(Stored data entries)
----------

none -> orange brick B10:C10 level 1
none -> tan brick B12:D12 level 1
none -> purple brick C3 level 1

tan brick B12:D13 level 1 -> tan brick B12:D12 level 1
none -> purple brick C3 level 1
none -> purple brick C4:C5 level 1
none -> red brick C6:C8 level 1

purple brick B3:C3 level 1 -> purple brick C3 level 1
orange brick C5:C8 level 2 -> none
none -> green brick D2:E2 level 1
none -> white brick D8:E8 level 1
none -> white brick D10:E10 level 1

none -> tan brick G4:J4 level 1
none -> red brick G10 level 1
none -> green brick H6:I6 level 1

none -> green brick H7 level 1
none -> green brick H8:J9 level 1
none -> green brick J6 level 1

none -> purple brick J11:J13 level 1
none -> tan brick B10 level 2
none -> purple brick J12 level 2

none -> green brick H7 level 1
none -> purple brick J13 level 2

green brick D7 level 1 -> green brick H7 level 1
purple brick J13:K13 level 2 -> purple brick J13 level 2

----------

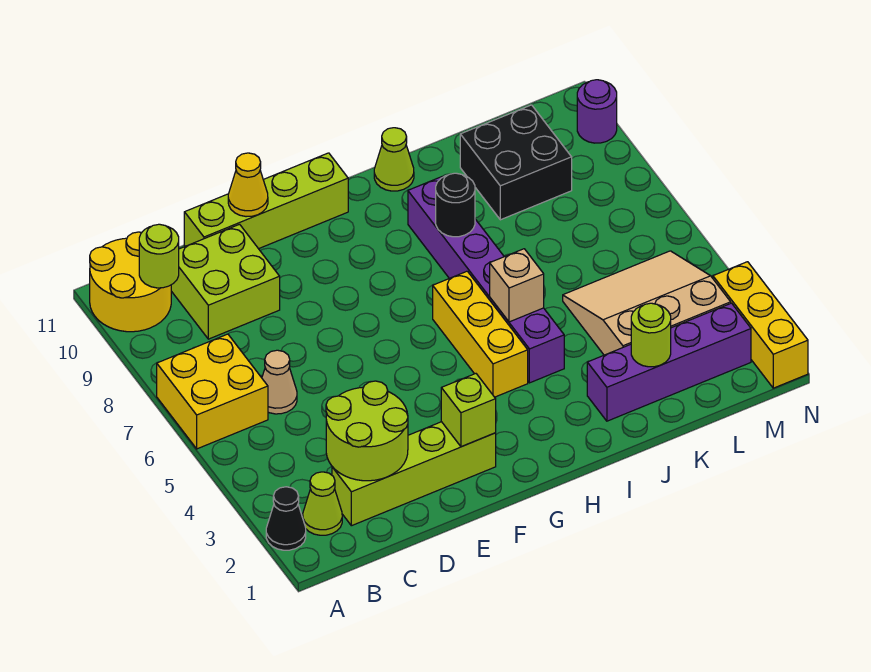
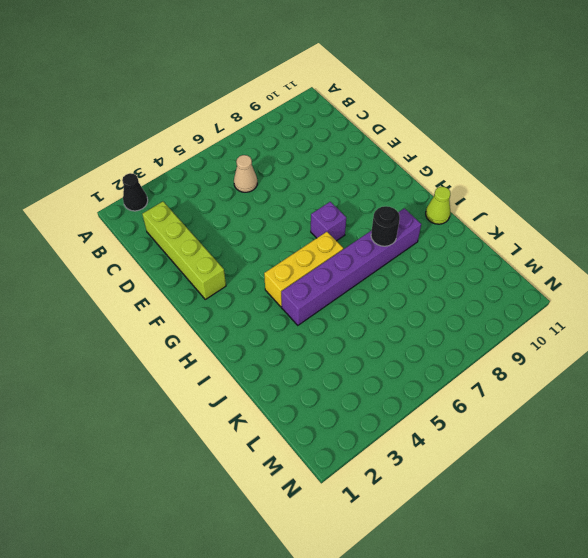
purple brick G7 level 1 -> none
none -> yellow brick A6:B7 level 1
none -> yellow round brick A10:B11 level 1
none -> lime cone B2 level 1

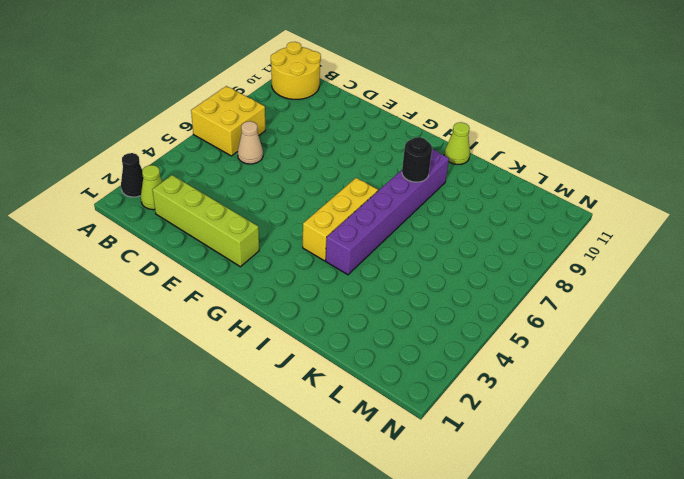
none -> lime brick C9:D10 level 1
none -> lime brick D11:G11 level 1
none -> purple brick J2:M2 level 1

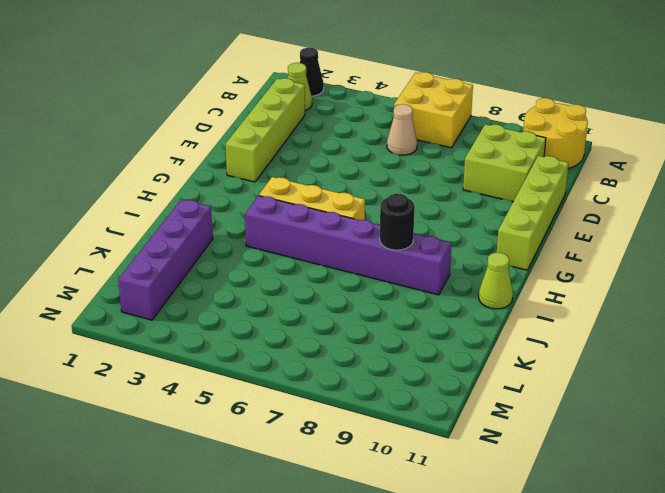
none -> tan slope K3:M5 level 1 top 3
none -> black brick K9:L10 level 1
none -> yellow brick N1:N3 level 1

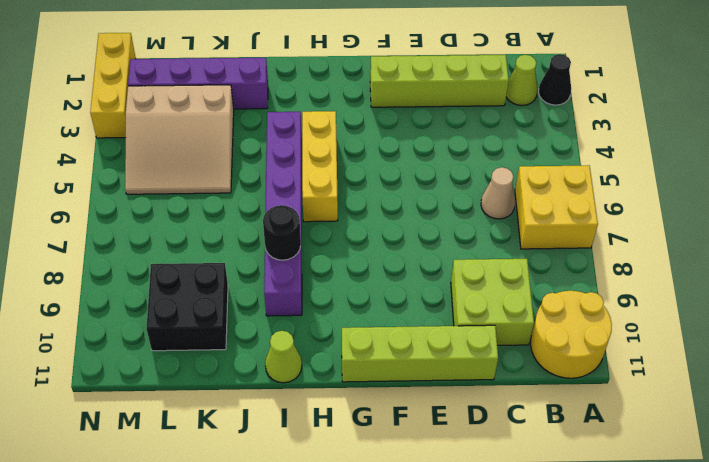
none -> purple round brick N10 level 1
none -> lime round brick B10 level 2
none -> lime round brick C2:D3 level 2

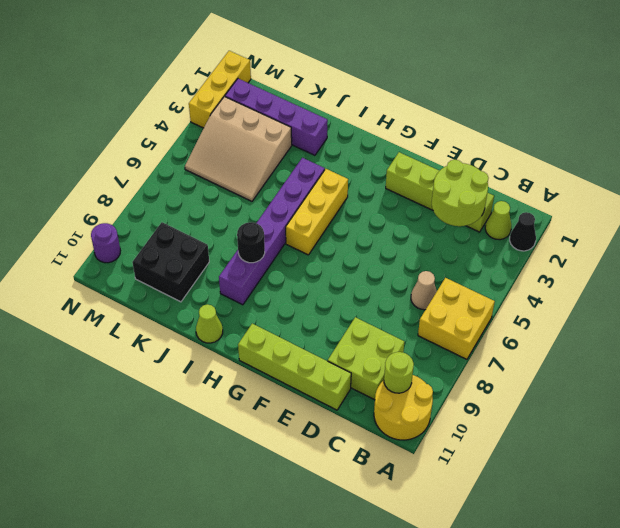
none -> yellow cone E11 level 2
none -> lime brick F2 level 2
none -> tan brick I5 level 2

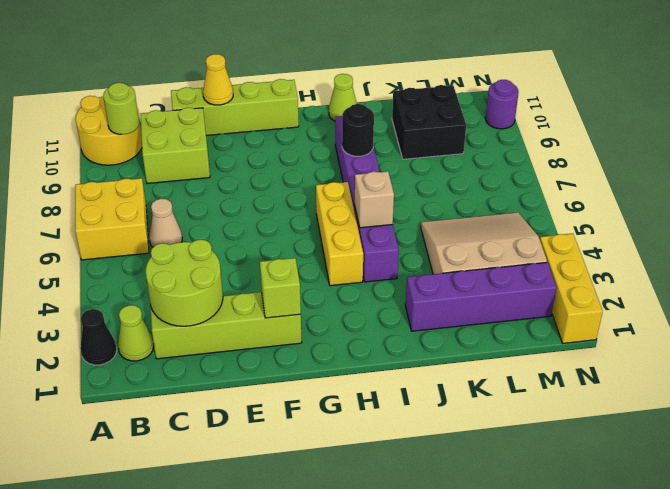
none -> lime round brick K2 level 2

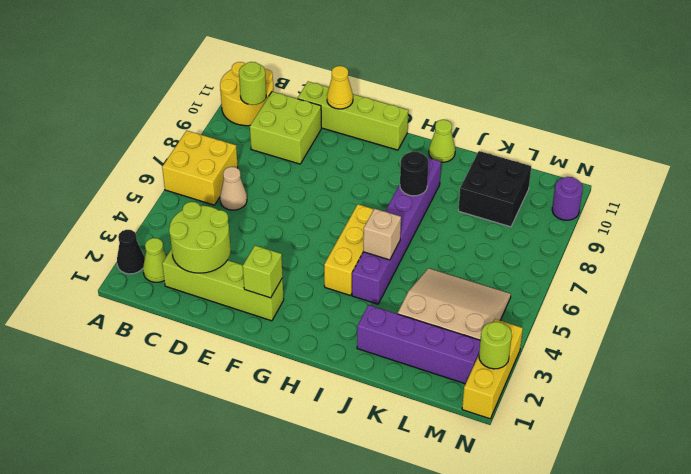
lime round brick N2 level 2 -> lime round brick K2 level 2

----------

#### [WHAT YOU HAVE TO DO]
In the entries above, the lines between the one holding "none -> orange brick B10:C10 level 1" and the one holding "none -> purple brick J13 level 2", inclusive, are to be printed exactly as written, and those alone.

#### [THE ANSWER]
none -> orange brick B10:C10 level 1
none -> tan brick B12:D12 level 1
none -> purple brick C3 level 1

tan brick B12:D13 level 1 -> tan brick B12:D12 level 1
none -> purple brick C3 level 1
none -> purple brick C4:C5 level 1
none -> red brick C6:C8 level 1

purple brick B3:C3 level 1 -> purple brick C3 level 1
orange brick C5:C8 level 2 -> none
none -> green brick D2:E2 level 1
none -> white brick D8:E8 level 1
none -> white brick D10:E10 level 1

none -> tan brick G4:J4 level 1
none -> red brick G10 level 1
none -> green brick H6:I6 level 1

none -> green brick H7 level 1
none -> green brick H8:J9 level 1
none -> green brick J6 level 1

none -> purple brick J11:J13 level 1
none -> tan brick B10 level 2
none -> purple brick J12 level 2

none -> green brick H7 level 1
none -> purple brick J13 level 2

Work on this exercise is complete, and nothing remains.